***** PROVIDED RECORDS

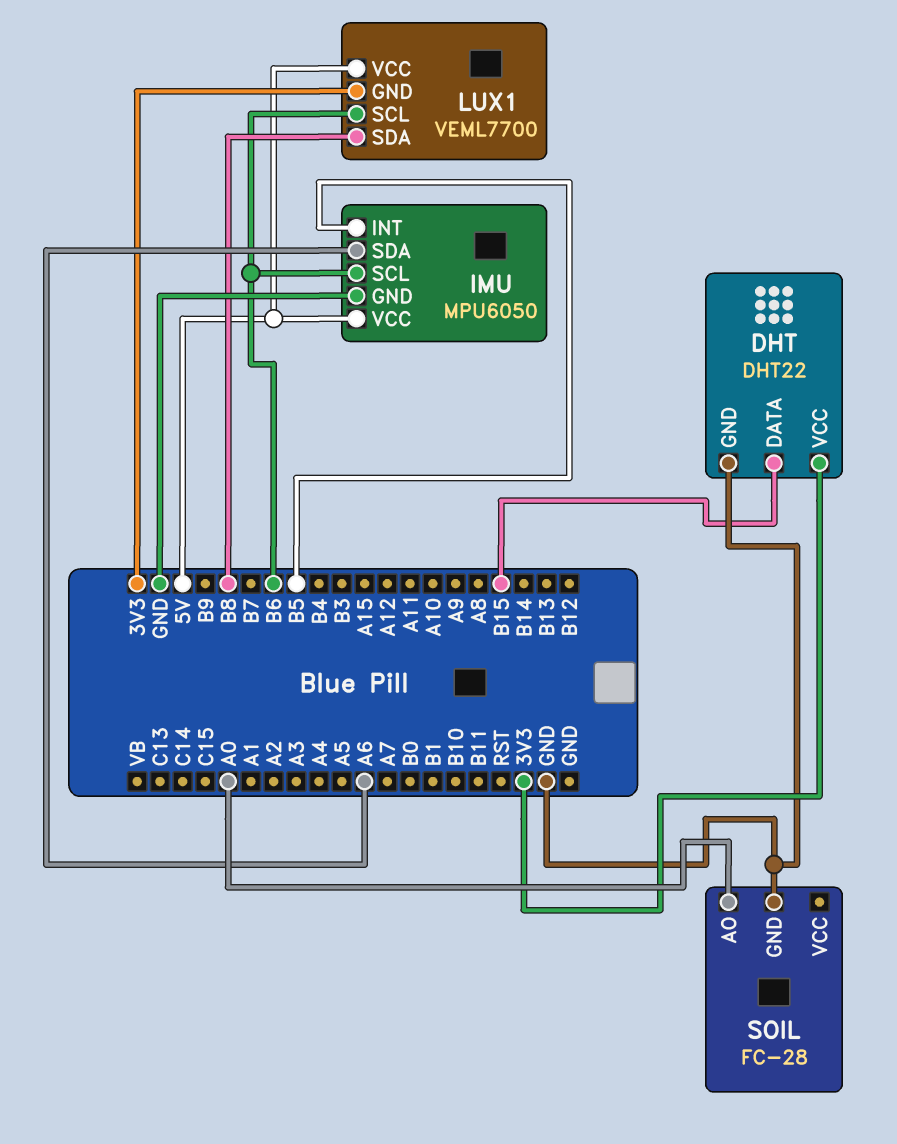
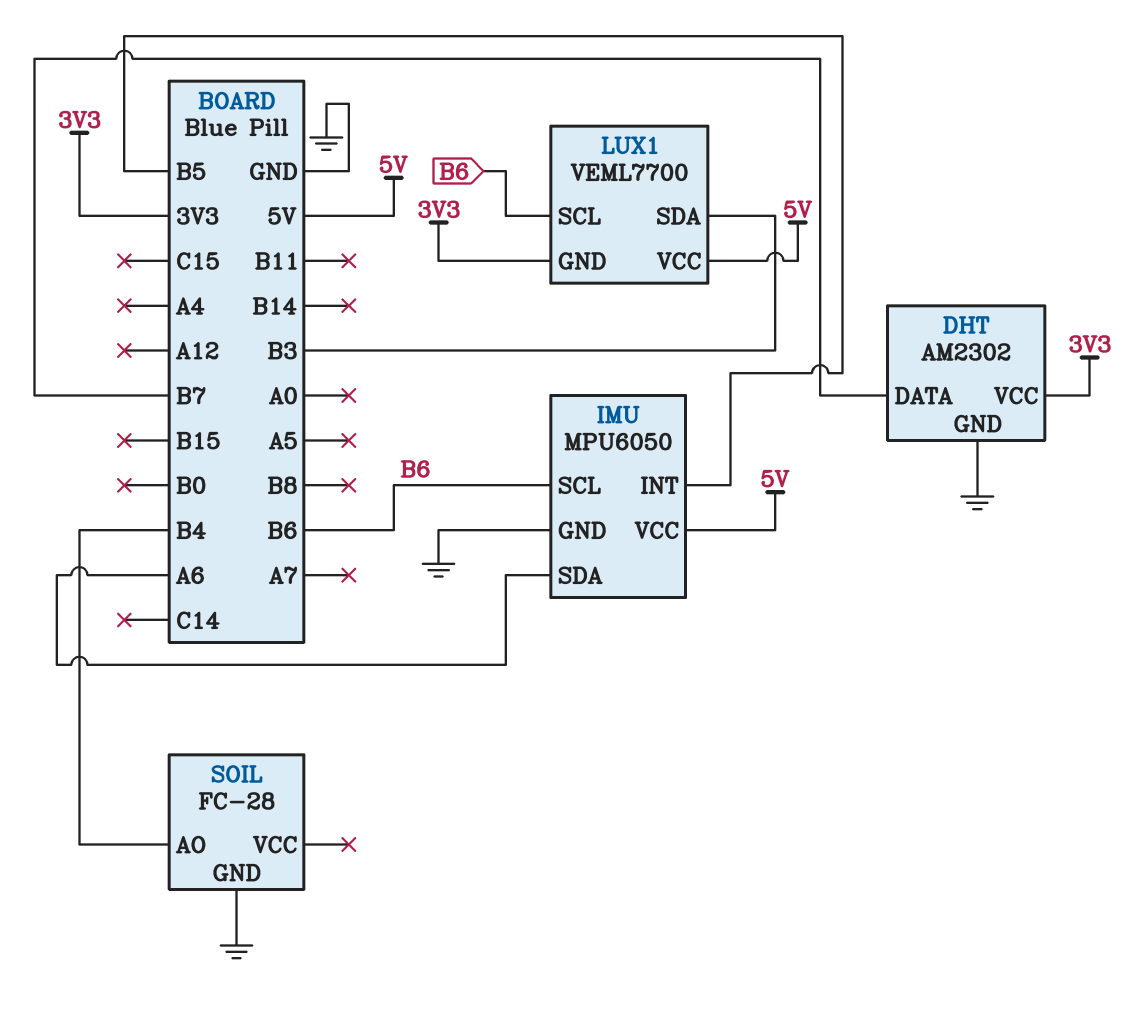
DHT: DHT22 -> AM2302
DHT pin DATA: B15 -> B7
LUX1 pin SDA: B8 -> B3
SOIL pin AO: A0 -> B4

**********
***** PROVIDED RECORDS

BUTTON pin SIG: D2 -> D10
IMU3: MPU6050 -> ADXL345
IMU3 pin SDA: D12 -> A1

**********
***** PROVIDED RECORDS

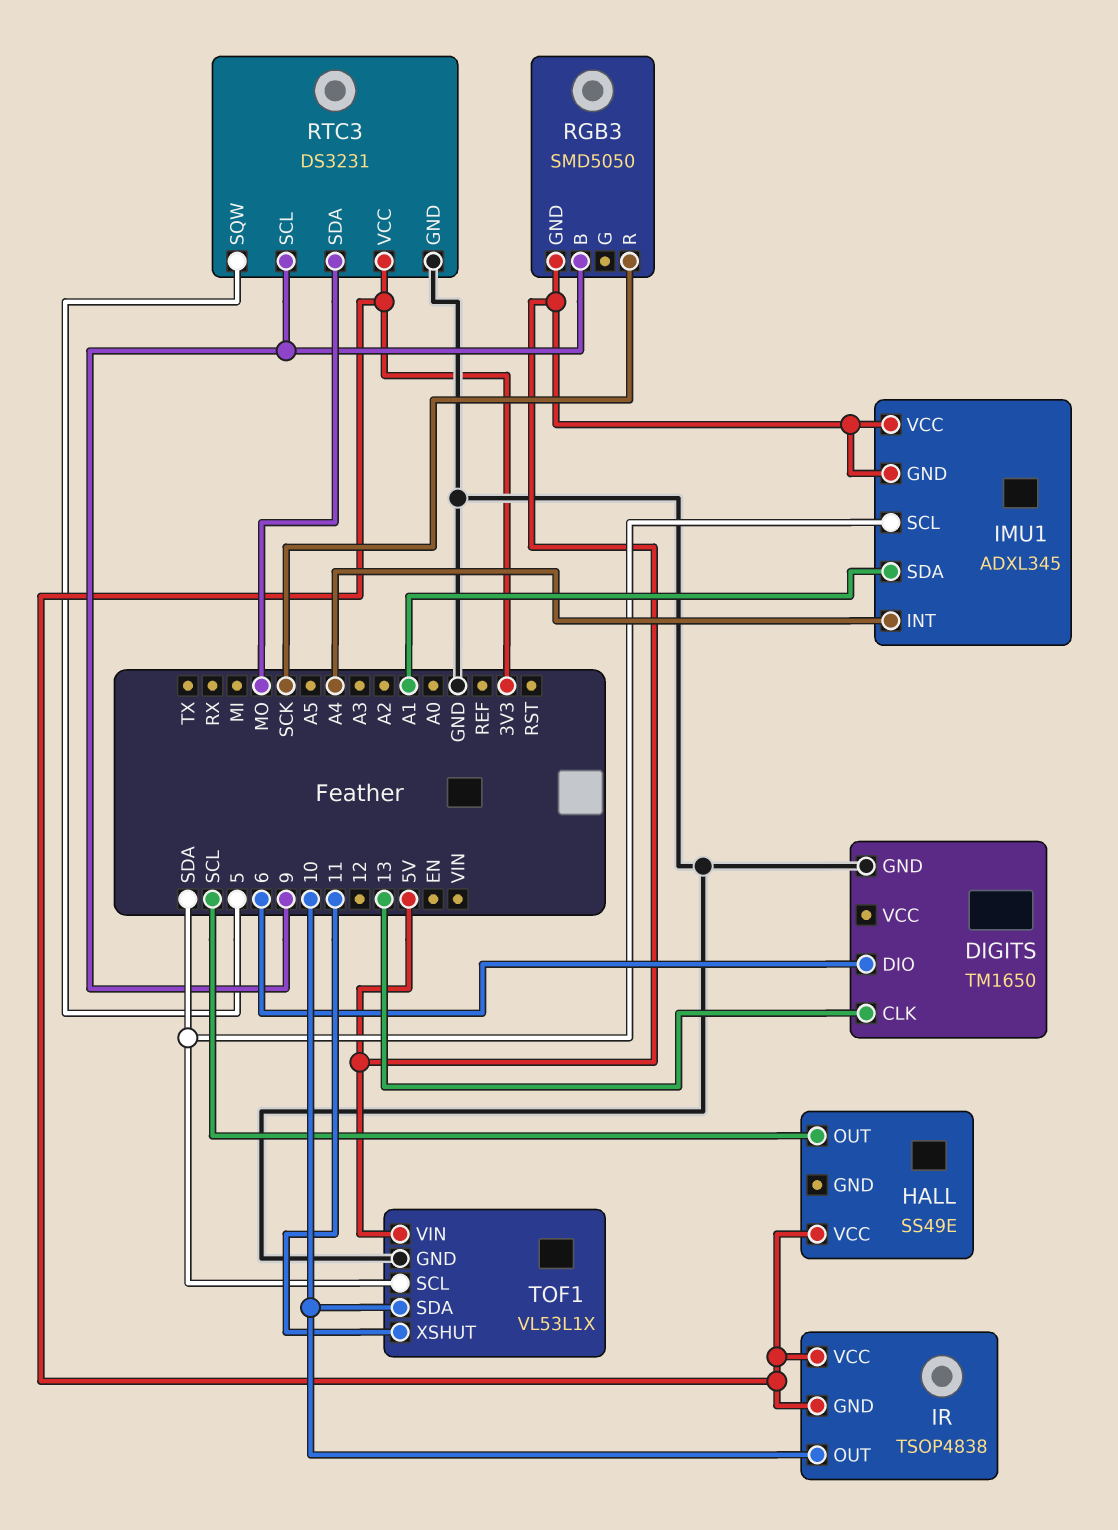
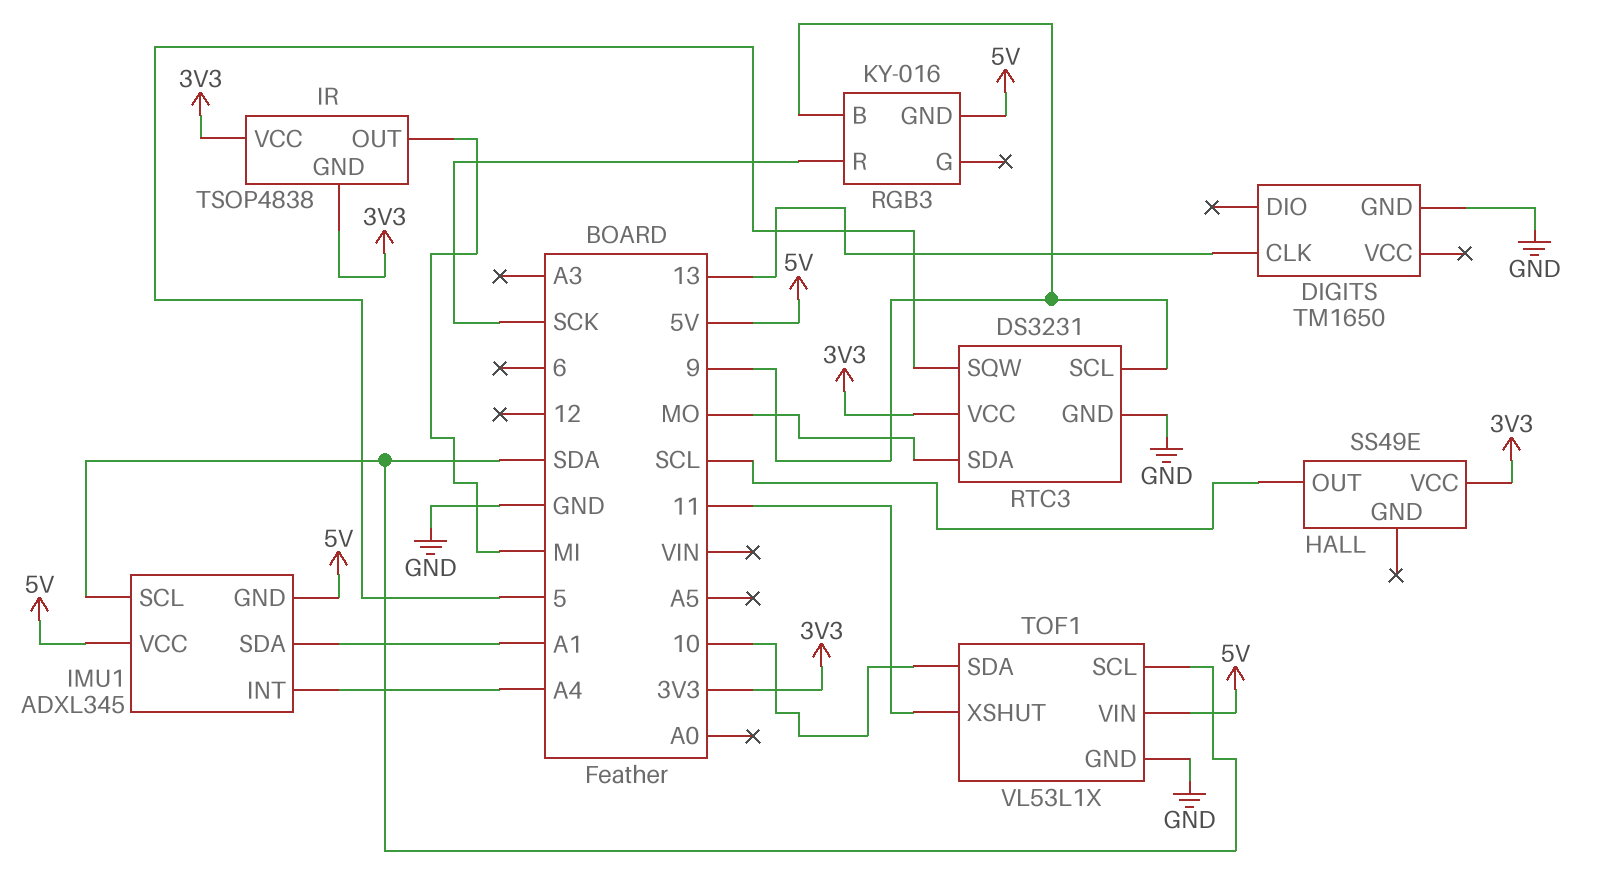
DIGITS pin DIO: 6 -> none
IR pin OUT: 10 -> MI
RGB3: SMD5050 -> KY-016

**********

▶ [TASK GOAL]: Of the entries above, repeat exactly the lines from the line with "DHT: DHT22 -> AM2302" through the line with "SOIL pin AO: A0 -> B4", both of them included.

▶ [RESPONSE FOR THIS EXERCISE]:
DHT: DHT22 -> AM2302
DHT pin DATA: B15 -> B7
LUX1 pin SDA: B8 -> B3
SOIL pin AO: A0 -> B4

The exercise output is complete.